Only one stretch of the data below is wanted: the lines from the one with "camera: 95 degrees right, 5 degrees up" through the one with "(728, 78) = (369, 327): blue", repeated exactly.

- Source data
== Segment start ==

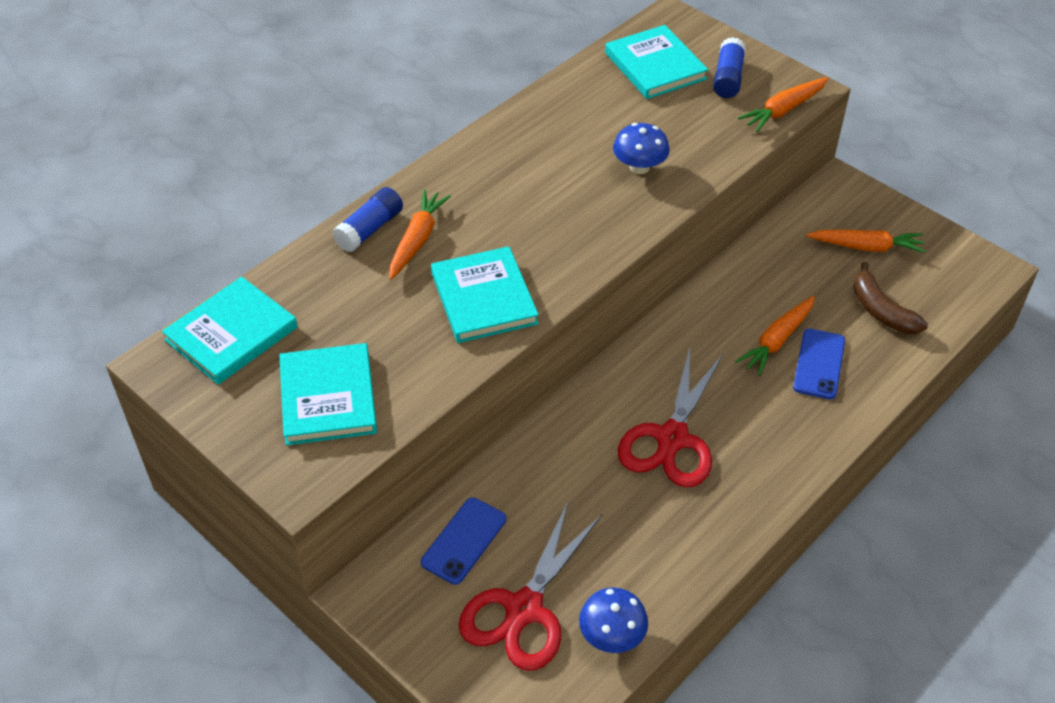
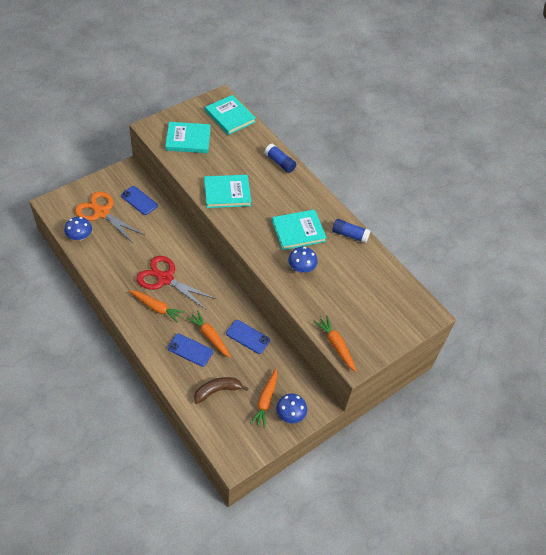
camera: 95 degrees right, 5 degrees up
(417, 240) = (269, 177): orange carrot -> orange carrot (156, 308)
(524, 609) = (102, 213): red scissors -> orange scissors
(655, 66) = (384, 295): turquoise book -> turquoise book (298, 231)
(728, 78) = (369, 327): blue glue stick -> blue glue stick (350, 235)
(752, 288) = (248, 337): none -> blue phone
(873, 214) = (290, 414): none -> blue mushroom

== Segment end ==
== Segment start ==

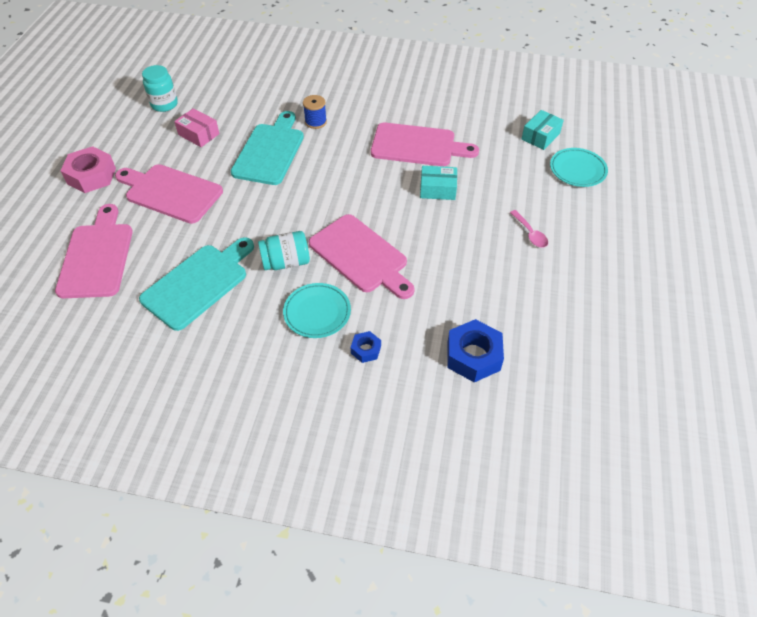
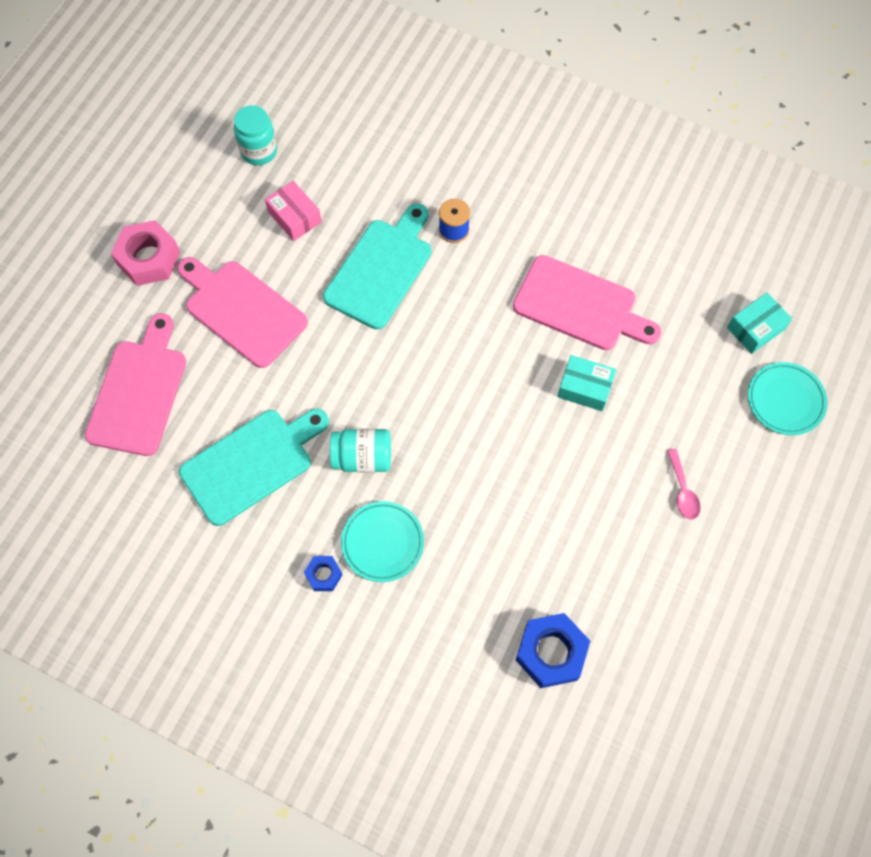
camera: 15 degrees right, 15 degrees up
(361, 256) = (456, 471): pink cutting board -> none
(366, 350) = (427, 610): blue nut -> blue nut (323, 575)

== Segment end ==
== Segment start ==

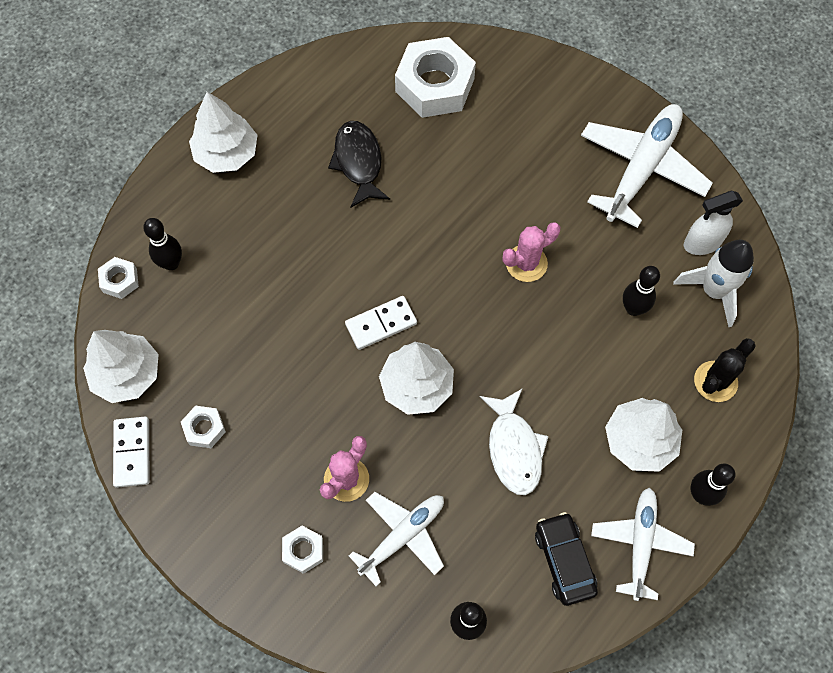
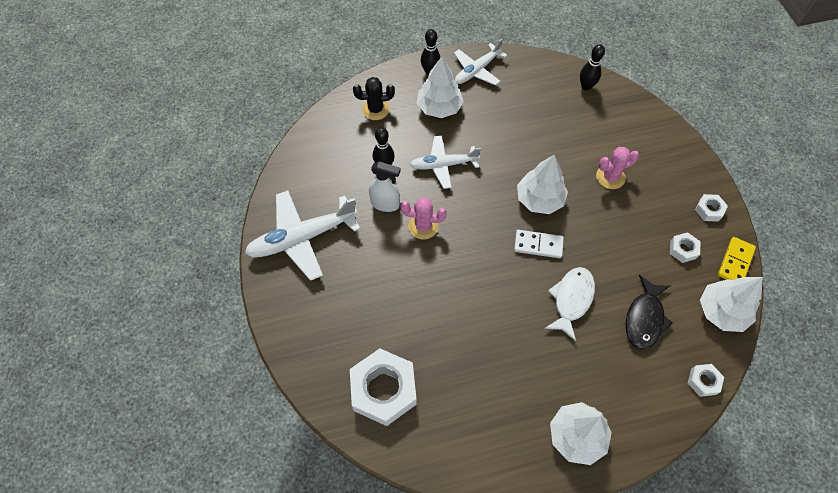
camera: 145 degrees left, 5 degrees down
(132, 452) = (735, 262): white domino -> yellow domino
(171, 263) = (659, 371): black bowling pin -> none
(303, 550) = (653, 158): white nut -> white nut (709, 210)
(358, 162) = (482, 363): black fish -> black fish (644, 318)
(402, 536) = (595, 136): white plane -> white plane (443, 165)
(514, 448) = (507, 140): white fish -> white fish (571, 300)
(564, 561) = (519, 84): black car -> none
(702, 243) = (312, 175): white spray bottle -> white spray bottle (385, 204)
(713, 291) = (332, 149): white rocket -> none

== Segment end ==

- Final answer
camera: 95 degrees right, 5 degrees up
(417, 240) = (269, 177): orange carrot -> orange carrot (156, 308)
(524, 609) = (102, 213): red scissors -> orange scissors
(655, 66) = (384, 295): turquoise book -> turquoise book (298, 231)
(728, 78) = (369, 327): blue glue stick -> blue glue stick (350, 235)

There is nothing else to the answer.